Task requirements: Please give again, exactly and only, the stretch of lines from the one containing "D1: diode 1N4004" to the end of the entries below.

Data under study:
◆ ◆ ◆ ◆ ◆
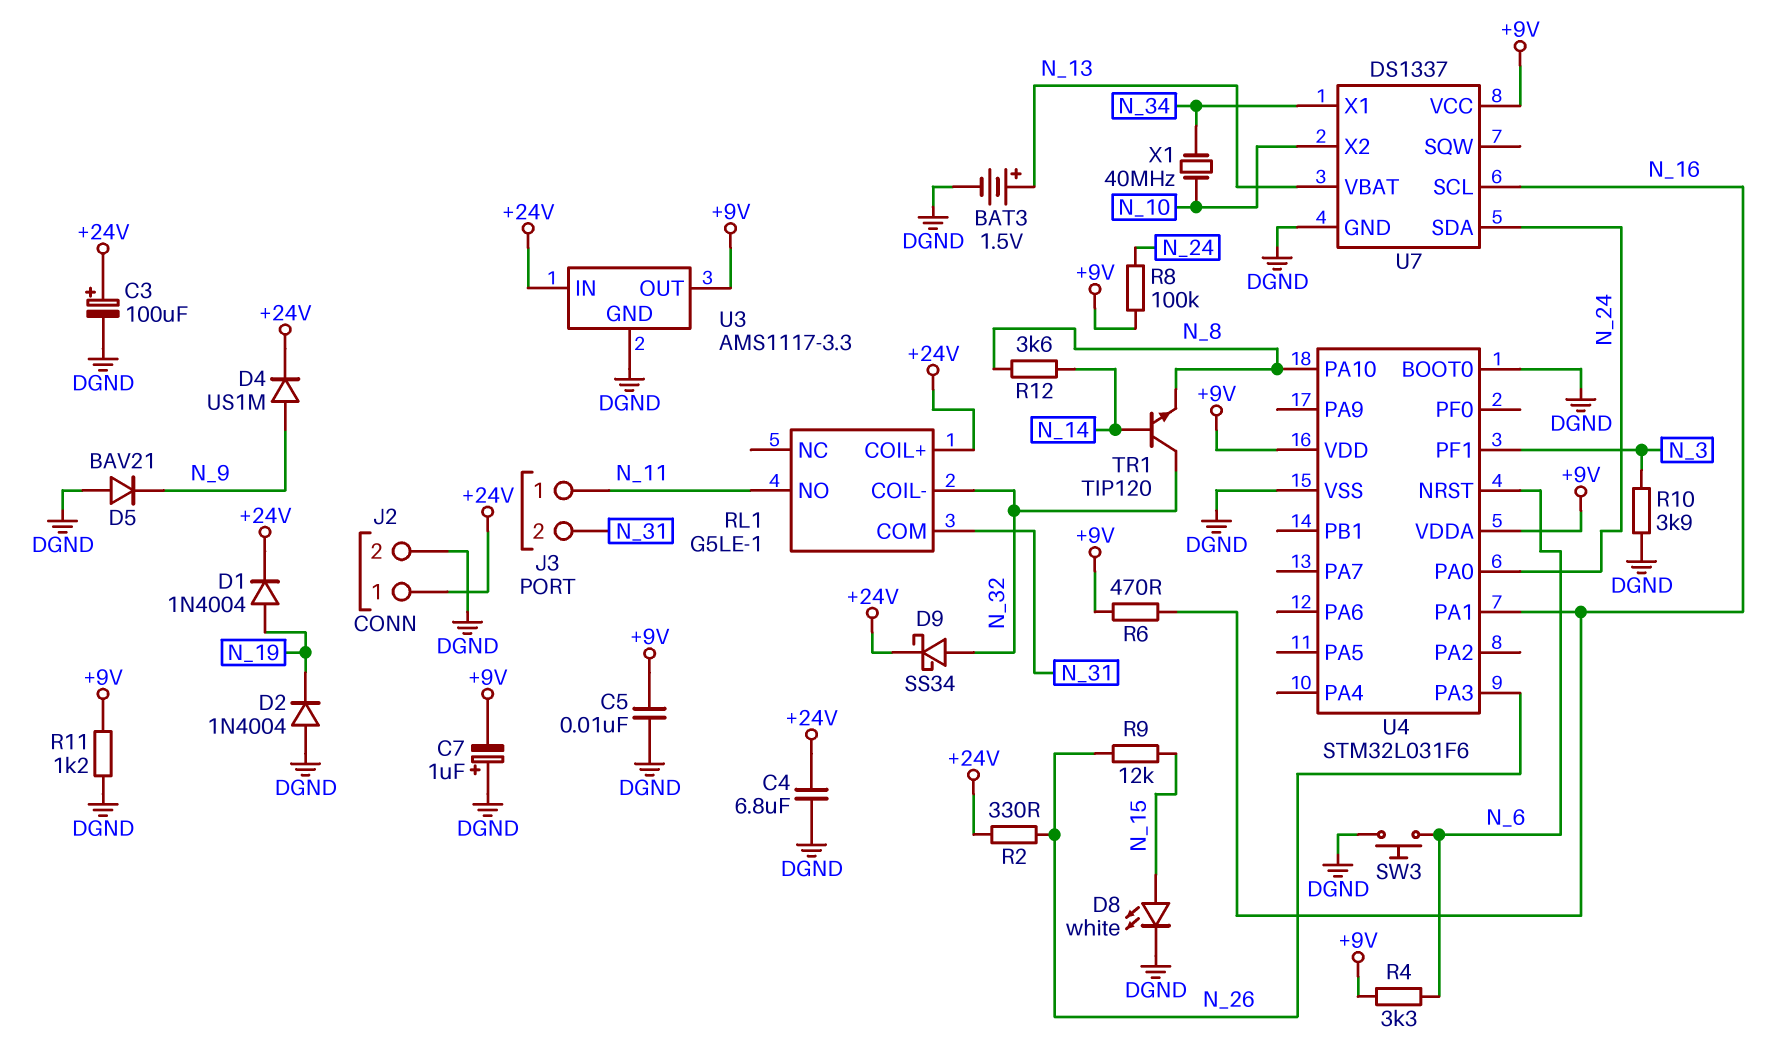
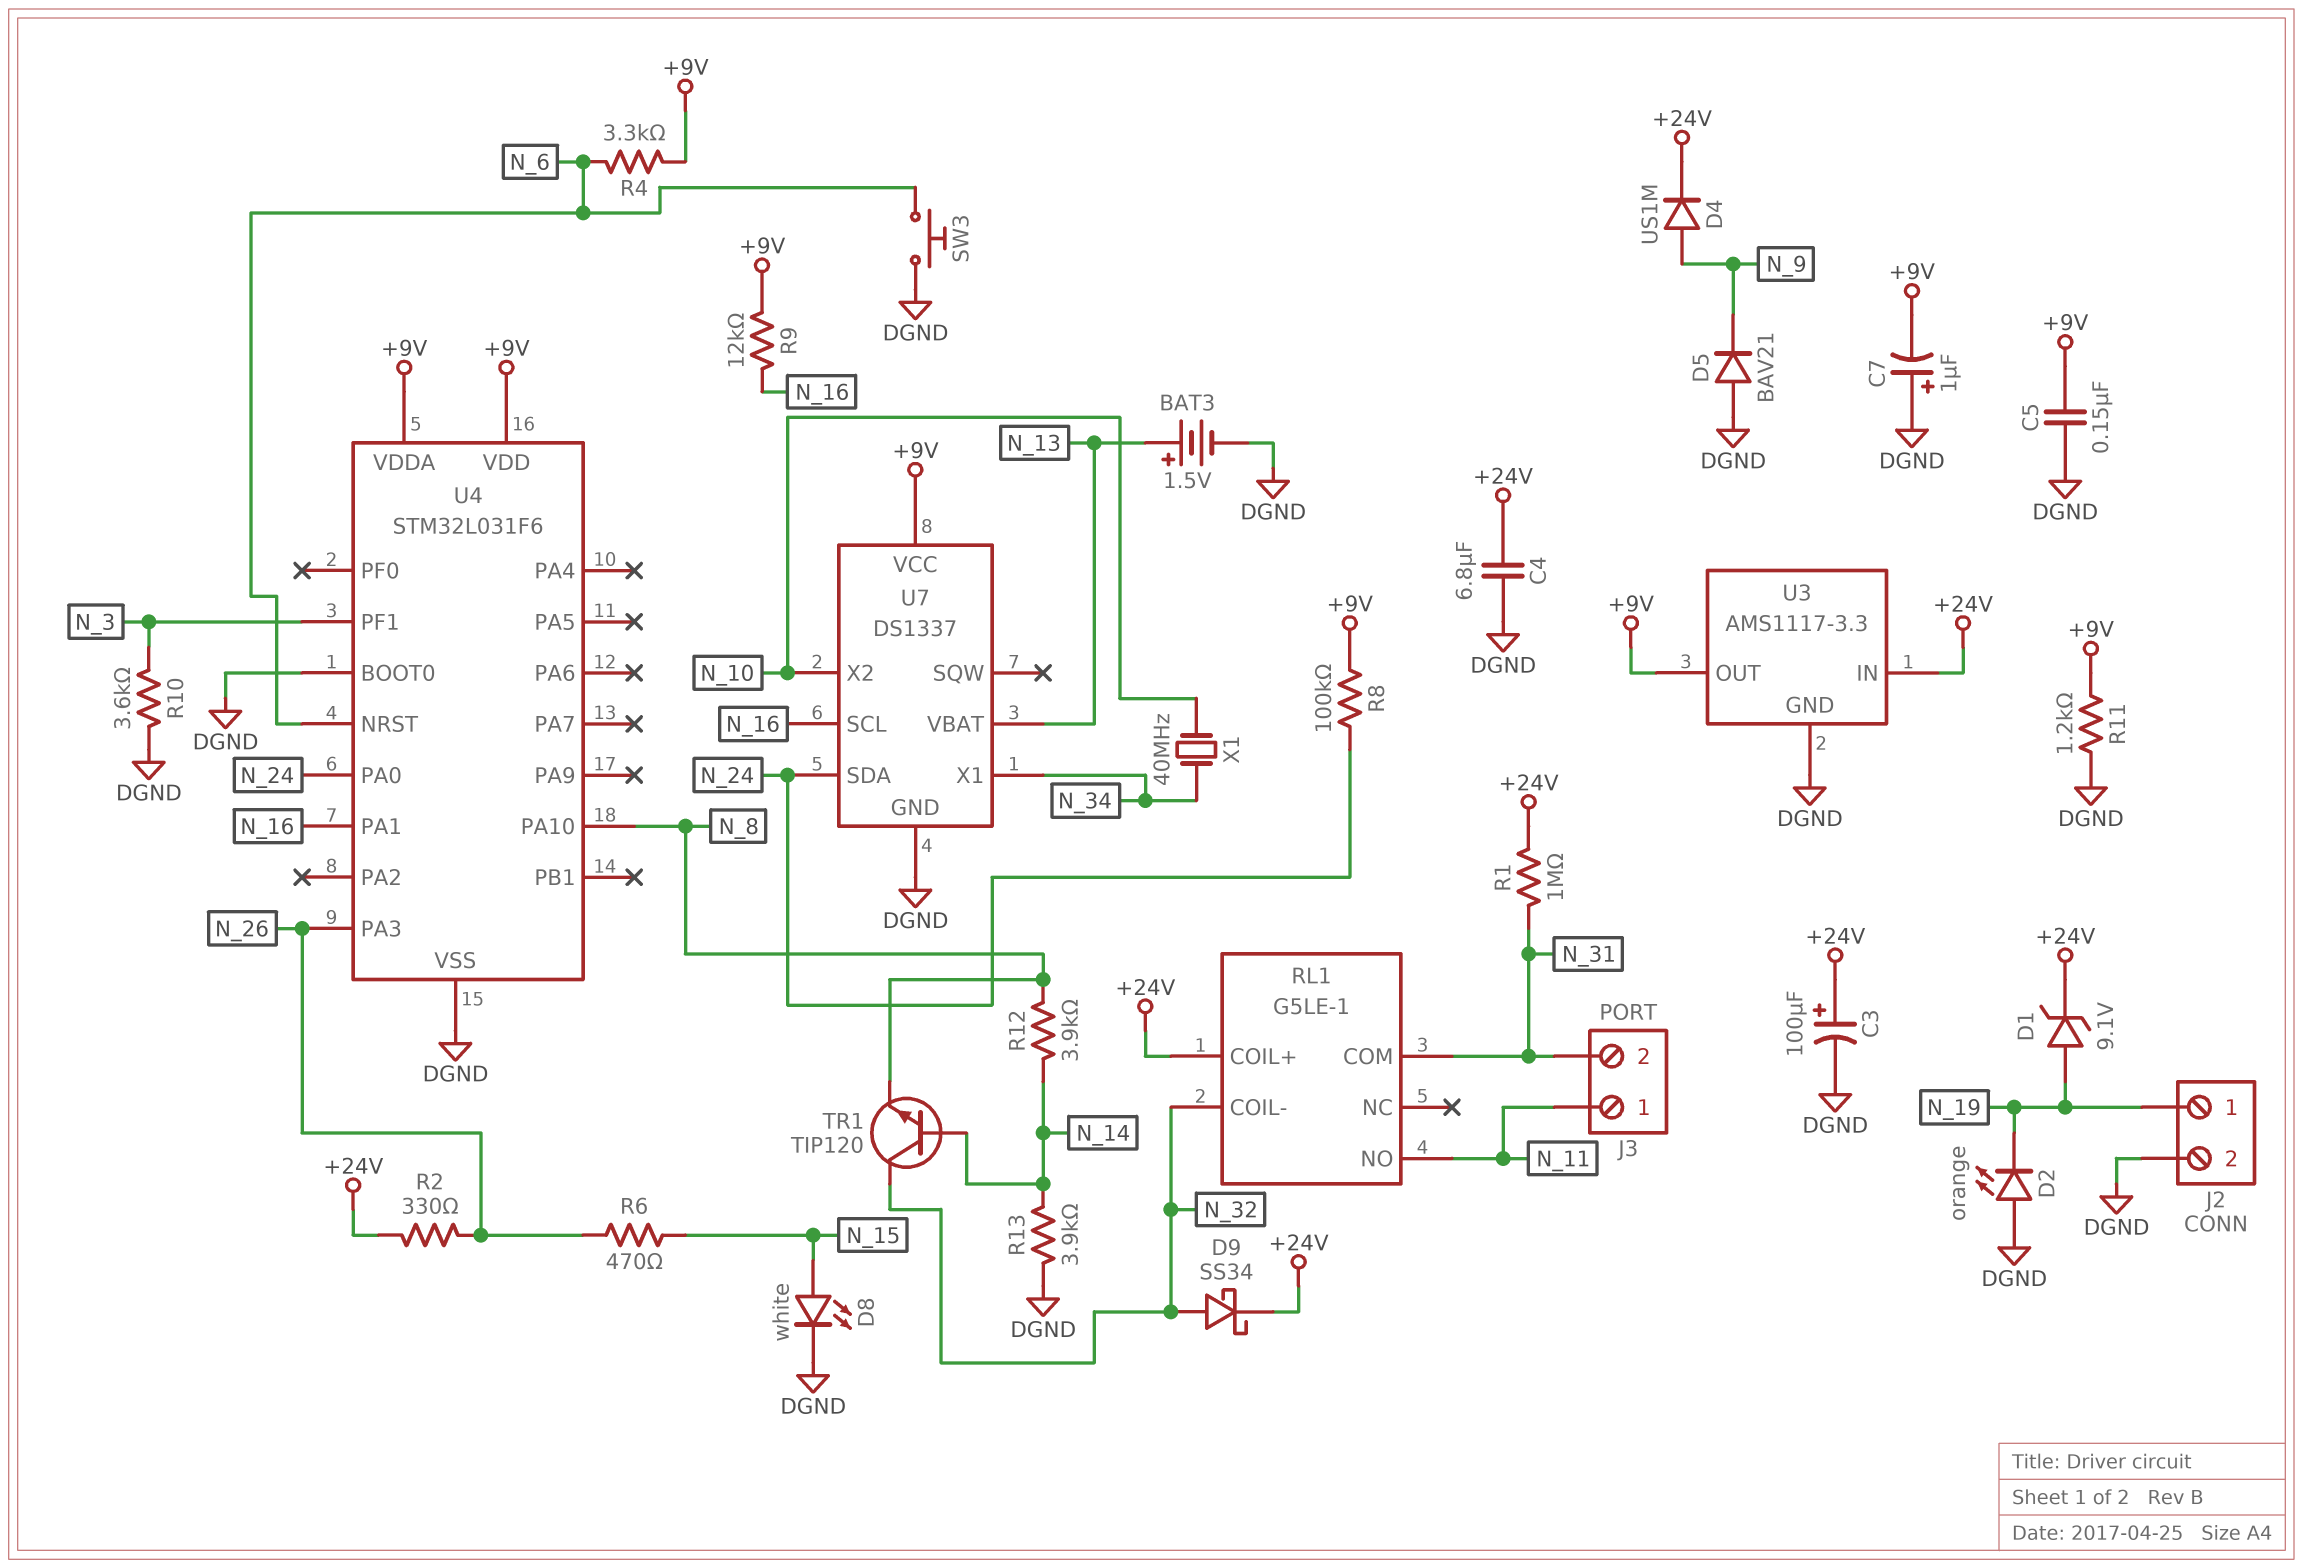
C5: 10nF (+9V, DGND) -> 150nF (+9V, DGND)
D1: diode 1N4004 (A N_19, K +24V) -> zener 9.1V (A N_19, K +24V)
D2: diode 1N4004 (A DGND, K N_19) -> LED orange (A DGND, K N_19)
J2 pin 1: +24V -> N_19
R1: none -> 1M (+24V, N_31)
R6: 470 (+9V, N_16) -> 470 (N_15, N_26)
R9: 12k (N_15, N_26) -> 12k (+9V, N_16)
R10: 3.9k (DGND, N_3) -> 3.6k (DGND, N_3)
R12: 3.6k (N_8, N_14) -> 3.9k (N_8, N_14)
R13: none -> 3.9k (DGND, N_14)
◆ ◆ ◆ ◆ ◆
Answer:
D1: diode 1N4004 (A N_19, K +24V) -> zener 9.1V (A N_19, K +24V)
D2: diode 1N4004 (A DGND, K N_19) -> LED orange (A DGND, K N_19)
J2 pin 1: +24V -> N_19
R1: none -> 1M (+24V, N_31)
R6: 470 (+9V, N_16) -> 470 (N_15, N_26)
R9: 12k (N_15, N_26) -> 12k (+9V, N_16)
R10: 3.9k (DGND, N_3) -> 3.6k (DGND, N_3)
R12: 3.6k (N_8, N_14) -> 3.9k (N_8, N_14)
R13: none -> 3.9k (DGND, N_14)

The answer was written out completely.